Records provided:

------------------------------------------------------------------------

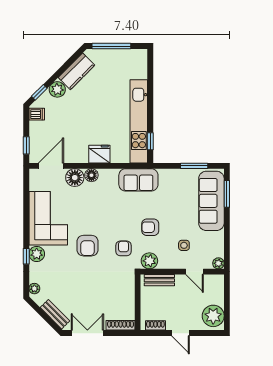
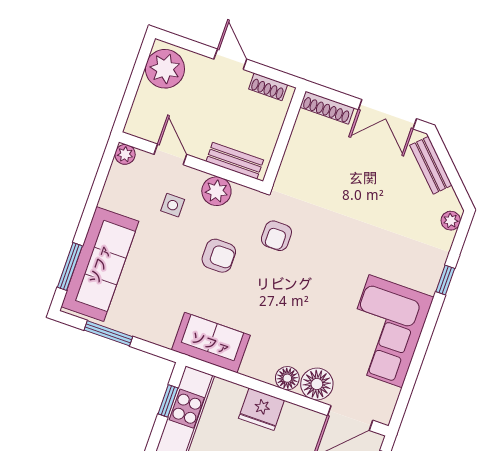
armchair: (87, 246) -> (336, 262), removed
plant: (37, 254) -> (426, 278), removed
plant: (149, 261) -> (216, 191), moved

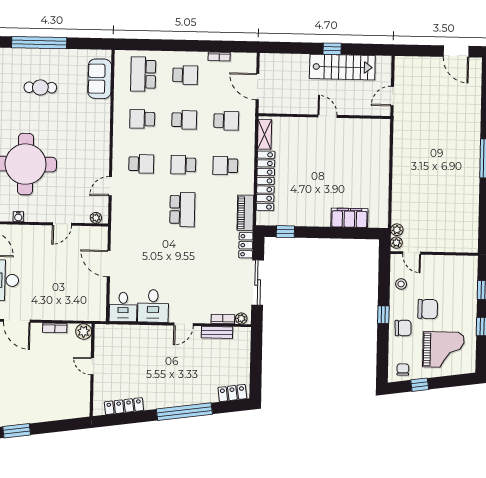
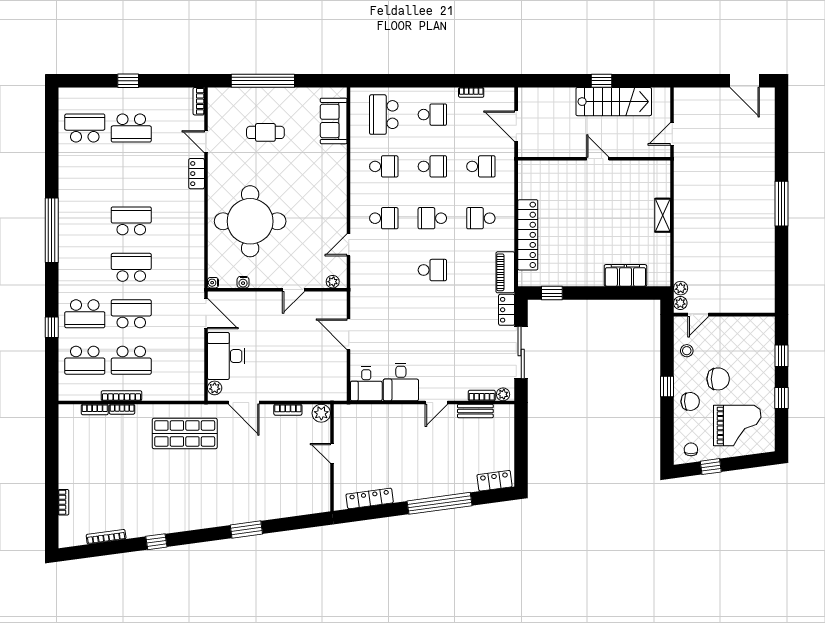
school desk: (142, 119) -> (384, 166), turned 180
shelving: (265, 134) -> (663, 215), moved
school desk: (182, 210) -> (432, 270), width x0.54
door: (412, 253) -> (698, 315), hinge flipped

------------------------------------------------------------------------

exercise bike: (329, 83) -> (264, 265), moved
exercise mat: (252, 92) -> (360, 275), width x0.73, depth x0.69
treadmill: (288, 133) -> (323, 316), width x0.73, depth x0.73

------------------------------------------------------------------------

Job:
Reproduce exactly the lines above starting at the line containing "armchair: (87, 246) -> (336, 262), removed" and ending at the line containing "door: (412, 253) -> (698, 315), hinge flipped", including both, but not the pictures.

Solution for this problem:
armchair: (87, 246) -> (336, 262), removed
plant: (37, 254) -> (426, 278), removed
plant: (149, 261) -> (216, 191), moved

school desk: (142, 119) -> (384, 166), turned 180
shelving: (265, 134) -> (663, 215), moved
school desk: (182, 210) -> (432, 270), width x0.54
door: (412, 253) -> (698, 315), hinge flipped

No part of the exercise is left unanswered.